▶ Work item: From the line below that contains "brown star: (139, 224) -> (51, 350), moved" to the line that contains "pink hexagon: (886, 441)", repeat every line exactly, both ends included, and nothing else.

▶ Given data:
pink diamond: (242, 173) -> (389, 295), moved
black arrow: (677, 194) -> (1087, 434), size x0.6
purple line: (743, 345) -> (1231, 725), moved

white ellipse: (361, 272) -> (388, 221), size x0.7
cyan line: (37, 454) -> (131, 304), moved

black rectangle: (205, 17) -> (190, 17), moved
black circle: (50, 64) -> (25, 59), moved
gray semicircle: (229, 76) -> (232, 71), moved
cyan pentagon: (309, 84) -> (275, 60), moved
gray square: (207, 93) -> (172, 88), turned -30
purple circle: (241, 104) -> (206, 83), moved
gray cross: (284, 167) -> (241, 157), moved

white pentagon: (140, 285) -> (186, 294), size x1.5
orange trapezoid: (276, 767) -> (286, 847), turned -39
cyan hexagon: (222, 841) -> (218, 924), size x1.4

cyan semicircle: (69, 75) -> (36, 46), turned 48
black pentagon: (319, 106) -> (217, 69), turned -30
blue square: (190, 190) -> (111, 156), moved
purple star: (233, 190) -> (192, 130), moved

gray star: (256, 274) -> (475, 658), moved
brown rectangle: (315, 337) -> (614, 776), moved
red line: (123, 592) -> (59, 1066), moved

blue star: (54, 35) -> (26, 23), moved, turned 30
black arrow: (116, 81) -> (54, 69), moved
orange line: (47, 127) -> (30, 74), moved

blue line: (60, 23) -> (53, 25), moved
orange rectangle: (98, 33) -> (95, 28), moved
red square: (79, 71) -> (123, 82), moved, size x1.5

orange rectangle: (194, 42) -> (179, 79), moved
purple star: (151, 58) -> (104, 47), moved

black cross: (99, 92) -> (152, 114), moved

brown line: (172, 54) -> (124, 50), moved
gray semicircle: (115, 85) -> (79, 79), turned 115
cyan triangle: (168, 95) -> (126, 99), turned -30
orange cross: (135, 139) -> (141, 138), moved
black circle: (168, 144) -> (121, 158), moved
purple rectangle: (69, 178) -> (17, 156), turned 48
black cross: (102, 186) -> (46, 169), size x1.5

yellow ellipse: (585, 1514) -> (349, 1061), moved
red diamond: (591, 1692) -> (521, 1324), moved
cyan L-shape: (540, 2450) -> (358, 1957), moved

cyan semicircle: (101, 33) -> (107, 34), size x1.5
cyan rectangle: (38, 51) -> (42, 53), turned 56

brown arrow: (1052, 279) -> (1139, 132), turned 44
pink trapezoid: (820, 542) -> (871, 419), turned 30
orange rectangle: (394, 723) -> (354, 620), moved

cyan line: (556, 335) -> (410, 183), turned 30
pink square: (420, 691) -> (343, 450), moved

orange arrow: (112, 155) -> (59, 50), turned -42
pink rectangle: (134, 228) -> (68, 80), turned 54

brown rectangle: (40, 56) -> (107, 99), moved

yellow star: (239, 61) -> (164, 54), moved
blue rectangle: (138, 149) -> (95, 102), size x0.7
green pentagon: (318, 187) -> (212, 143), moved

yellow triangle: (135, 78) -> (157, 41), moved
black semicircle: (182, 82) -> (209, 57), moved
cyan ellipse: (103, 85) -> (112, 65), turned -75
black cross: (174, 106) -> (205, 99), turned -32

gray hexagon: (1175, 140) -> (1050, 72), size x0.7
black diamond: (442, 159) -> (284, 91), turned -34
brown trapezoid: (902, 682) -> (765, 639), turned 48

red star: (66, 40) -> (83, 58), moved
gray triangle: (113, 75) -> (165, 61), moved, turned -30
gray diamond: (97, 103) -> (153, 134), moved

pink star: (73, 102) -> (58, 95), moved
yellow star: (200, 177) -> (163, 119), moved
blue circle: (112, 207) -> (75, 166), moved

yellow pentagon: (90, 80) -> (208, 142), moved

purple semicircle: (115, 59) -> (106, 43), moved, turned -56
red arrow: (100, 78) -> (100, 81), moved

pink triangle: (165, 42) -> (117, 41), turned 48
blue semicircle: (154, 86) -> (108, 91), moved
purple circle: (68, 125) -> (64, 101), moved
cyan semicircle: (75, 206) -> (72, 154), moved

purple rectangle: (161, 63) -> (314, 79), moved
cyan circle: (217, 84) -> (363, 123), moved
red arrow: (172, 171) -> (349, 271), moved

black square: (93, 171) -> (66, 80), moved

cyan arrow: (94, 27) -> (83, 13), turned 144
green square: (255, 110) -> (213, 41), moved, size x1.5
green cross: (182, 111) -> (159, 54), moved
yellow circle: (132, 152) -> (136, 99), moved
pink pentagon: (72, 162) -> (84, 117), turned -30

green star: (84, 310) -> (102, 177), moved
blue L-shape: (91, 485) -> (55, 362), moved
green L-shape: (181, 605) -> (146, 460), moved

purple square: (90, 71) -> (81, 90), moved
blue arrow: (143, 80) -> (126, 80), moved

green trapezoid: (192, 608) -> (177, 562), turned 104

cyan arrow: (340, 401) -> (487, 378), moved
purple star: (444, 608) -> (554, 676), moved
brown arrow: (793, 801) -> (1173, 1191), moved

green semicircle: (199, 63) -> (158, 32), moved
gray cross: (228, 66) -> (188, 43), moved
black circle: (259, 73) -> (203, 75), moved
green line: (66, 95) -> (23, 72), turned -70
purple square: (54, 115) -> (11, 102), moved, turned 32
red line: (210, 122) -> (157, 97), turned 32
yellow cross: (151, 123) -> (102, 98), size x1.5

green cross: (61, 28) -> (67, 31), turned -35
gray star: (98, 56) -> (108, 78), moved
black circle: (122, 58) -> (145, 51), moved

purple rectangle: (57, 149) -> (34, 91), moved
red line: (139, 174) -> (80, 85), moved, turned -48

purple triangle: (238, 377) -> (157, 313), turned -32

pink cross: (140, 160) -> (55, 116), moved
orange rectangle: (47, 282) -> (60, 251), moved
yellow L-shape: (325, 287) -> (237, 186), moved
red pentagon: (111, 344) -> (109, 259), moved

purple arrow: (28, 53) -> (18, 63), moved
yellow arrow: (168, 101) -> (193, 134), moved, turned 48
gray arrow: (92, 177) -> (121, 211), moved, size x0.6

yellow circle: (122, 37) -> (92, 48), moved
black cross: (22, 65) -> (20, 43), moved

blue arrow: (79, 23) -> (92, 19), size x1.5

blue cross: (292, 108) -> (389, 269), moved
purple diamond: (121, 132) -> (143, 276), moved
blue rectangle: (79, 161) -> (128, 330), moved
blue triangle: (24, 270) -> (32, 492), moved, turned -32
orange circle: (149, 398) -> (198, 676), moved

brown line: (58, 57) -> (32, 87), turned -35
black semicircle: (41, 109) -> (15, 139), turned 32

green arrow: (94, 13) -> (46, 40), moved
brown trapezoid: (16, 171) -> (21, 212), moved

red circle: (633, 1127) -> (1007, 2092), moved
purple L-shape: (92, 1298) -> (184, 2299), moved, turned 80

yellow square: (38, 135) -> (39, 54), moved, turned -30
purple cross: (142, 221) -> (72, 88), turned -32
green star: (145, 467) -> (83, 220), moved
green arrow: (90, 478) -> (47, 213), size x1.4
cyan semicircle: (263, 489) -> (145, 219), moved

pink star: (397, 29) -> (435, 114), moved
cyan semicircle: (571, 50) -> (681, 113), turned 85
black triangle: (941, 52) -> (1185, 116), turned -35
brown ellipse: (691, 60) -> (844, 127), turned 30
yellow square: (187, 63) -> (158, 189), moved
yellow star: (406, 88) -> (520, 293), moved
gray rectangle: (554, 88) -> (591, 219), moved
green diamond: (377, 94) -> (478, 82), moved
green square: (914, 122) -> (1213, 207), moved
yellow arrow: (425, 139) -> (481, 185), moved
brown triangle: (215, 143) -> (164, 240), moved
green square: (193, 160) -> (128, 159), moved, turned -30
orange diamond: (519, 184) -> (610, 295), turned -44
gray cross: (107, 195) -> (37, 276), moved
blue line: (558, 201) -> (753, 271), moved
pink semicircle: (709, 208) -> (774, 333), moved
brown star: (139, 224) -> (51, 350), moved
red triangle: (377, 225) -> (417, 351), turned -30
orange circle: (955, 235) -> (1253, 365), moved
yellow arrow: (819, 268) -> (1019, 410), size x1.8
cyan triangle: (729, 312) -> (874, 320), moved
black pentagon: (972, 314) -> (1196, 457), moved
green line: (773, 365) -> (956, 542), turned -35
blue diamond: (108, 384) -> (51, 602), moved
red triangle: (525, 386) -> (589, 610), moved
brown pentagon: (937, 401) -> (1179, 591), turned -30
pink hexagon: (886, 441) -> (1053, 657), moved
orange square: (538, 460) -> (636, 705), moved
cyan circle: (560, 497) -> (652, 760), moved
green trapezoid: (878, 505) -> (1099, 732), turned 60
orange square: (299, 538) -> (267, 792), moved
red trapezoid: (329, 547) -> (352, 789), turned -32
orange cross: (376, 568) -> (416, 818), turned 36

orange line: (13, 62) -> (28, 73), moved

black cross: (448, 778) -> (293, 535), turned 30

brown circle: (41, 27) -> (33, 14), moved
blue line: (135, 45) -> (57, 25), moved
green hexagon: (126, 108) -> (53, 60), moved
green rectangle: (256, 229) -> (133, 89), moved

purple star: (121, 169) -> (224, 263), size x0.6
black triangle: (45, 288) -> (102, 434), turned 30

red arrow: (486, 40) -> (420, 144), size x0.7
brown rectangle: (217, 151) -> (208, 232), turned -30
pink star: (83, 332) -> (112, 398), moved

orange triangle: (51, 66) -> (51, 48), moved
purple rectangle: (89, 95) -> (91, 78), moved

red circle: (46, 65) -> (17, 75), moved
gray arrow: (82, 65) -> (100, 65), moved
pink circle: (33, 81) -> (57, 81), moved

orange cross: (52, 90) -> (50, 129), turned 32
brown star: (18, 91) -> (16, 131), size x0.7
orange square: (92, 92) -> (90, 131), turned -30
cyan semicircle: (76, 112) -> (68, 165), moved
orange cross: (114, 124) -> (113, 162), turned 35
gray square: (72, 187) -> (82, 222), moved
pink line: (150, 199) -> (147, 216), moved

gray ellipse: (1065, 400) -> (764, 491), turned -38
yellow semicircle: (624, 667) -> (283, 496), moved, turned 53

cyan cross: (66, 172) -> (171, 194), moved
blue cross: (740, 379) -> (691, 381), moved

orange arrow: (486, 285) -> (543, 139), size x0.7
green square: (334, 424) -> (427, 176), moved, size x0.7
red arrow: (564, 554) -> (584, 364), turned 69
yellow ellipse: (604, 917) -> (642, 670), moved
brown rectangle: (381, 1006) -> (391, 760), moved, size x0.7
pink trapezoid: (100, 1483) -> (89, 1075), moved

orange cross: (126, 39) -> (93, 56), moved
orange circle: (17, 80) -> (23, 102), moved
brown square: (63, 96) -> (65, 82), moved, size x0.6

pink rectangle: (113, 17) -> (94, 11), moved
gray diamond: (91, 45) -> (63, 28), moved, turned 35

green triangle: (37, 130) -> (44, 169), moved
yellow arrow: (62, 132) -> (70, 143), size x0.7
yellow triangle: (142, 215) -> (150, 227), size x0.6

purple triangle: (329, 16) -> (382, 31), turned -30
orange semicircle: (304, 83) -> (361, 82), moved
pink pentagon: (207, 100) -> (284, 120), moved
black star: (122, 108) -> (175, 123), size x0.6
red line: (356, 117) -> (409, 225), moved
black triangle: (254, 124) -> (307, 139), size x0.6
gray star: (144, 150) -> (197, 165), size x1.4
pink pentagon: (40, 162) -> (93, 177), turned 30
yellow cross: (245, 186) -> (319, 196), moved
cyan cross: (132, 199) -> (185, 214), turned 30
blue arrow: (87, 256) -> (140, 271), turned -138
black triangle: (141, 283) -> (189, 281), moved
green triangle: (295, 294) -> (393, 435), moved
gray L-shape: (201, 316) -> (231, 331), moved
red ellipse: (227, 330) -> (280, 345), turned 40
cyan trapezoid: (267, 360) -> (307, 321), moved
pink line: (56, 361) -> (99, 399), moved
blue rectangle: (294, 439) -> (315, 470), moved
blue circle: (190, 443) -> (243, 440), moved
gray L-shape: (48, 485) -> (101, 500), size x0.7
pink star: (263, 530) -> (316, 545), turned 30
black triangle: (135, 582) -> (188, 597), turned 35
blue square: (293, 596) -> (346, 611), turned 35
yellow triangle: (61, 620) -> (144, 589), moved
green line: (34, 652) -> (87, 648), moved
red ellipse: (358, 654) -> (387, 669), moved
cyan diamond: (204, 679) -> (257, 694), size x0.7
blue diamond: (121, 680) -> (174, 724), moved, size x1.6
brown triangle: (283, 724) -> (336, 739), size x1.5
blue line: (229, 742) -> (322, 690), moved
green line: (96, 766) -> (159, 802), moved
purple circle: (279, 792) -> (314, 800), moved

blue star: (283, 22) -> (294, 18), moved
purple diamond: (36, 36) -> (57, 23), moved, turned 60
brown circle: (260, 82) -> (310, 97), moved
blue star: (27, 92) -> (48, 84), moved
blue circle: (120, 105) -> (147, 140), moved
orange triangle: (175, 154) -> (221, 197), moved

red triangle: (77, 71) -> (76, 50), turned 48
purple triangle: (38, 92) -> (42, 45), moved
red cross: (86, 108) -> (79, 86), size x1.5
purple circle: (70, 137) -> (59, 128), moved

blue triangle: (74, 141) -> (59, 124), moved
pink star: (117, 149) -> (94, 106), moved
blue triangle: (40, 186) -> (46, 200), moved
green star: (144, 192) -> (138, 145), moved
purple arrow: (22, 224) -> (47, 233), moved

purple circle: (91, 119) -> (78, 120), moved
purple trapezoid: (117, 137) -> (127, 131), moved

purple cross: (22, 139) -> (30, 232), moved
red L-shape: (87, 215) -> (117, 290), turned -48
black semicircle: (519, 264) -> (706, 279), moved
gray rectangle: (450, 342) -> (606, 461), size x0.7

▶ Exercise solution:
brown star: (139, 224) -> (51, 350), moved
red triangle: (377, 225) -> (417, 351), turned -30
orange circle: (955, 235) -> (1253, 365), moved
yellow arrow: (819, 268) -> (1019, 410), size x1.8
cyan triangle: (729, 312) -> (874, 320), moved
black pentagon: (972, 314) -> (1196, 457), moved
green line: (773, 365) -> (956, 542), turned -35
blue diamond: (108, 384) -> (51, 602), moved
red triangle: (525, 386) -> (589, 610), moved
brown pentagon: (937, 401) -> (1179, 591), turned -30
pink hexagon: (886, 441) -> (1053, 657), moved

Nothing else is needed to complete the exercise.